Excerpt from a dataset:
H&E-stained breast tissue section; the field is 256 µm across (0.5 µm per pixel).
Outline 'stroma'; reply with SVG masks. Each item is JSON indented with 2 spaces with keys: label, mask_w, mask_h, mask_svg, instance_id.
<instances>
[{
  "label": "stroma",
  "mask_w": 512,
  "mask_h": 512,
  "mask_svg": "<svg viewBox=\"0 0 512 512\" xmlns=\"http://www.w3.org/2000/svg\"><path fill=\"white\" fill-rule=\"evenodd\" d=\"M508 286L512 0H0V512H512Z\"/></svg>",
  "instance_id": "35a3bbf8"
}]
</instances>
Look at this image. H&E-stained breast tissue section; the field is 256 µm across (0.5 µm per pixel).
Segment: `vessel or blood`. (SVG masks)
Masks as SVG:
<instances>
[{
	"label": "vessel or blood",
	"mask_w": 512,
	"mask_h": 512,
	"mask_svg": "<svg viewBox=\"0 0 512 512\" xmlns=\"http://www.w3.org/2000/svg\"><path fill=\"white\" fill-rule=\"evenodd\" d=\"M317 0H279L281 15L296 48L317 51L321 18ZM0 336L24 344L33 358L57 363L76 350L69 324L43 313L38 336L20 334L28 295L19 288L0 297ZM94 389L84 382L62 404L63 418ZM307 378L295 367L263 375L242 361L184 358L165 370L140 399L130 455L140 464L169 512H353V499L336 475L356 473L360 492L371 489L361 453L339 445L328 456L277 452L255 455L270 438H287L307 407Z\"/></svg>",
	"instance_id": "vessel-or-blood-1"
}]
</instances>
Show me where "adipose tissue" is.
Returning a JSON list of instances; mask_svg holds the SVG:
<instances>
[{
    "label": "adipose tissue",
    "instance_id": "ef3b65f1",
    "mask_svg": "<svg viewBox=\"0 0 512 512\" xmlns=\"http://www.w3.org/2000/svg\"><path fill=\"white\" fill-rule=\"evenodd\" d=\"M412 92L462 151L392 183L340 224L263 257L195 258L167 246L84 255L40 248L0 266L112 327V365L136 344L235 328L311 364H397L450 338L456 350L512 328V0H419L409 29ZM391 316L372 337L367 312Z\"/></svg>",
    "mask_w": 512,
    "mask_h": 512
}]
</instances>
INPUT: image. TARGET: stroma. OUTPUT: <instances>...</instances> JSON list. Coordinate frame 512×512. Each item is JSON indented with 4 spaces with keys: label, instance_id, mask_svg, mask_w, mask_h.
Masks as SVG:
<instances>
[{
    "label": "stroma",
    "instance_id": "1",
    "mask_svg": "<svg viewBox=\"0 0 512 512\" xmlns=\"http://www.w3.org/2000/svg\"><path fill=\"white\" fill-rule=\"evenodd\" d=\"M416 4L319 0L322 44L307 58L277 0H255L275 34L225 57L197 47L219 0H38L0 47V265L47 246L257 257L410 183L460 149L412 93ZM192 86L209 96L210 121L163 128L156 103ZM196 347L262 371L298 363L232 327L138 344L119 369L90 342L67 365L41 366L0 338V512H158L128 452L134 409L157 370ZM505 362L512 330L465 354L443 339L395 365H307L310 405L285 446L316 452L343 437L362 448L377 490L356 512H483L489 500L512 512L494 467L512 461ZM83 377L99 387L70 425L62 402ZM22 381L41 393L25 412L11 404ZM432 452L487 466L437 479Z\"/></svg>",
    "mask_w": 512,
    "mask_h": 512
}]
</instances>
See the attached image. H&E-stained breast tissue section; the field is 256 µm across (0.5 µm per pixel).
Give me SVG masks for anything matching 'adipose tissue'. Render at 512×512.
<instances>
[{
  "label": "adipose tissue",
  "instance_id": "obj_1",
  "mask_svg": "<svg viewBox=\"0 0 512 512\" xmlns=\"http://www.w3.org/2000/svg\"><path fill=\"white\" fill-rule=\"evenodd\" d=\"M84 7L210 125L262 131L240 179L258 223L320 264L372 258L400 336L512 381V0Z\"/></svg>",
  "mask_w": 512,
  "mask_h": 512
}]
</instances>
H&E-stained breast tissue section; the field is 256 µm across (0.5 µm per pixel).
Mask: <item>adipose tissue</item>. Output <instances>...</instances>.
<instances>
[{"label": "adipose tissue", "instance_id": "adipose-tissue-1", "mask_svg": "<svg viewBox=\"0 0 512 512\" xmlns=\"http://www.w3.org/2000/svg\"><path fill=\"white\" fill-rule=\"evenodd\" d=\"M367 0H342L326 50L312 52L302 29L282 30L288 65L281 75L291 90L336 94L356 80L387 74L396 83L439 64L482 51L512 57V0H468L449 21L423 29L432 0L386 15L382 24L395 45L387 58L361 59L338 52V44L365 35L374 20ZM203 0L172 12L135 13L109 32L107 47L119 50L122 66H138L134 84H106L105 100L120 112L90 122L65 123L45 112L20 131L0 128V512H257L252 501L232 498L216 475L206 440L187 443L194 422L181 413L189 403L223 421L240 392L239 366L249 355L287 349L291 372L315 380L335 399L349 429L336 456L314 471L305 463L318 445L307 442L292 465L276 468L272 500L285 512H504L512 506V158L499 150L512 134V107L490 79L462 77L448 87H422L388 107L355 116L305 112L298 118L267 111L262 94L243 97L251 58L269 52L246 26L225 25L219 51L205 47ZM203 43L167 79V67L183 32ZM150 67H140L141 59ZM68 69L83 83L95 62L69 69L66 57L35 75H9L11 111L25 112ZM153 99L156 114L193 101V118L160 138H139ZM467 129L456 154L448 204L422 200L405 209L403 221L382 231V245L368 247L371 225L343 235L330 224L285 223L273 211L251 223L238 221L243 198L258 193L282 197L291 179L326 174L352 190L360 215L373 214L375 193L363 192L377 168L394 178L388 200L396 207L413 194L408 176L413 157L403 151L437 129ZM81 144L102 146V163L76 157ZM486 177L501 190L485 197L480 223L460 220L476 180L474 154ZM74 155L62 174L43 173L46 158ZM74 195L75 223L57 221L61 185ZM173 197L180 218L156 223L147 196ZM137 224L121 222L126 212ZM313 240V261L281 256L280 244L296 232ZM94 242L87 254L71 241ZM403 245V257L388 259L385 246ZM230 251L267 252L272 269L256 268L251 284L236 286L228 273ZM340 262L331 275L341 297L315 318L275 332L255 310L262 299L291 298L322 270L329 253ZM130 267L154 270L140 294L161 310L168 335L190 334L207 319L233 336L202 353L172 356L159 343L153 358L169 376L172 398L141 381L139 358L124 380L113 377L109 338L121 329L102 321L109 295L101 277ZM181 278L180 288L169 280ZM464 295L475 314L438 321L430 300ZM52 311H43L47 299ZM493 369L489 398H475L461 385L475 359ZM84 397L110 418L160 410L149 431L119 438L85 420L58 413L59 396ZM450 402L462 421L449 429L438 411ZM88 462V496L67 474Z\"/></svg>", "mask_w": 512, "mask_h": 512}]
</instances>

Exercise details: Keep only those lines of the records that hold "stained", and return them.

Solution for this problem:
H&E-stained breast tissue section; the field is 256 µm across (0.5 µm per pixel).
Look at this image. H&E-stained breast tissue section; the field is 256 µm across (0.5 µm per pixel).
See the attached image. H&E-stained breast tissue section; the field is 256 µm across (0.5 µm per pixel).
H&E-stained breast tissue section; the field is 256 µm across (0.5 µm per pixel).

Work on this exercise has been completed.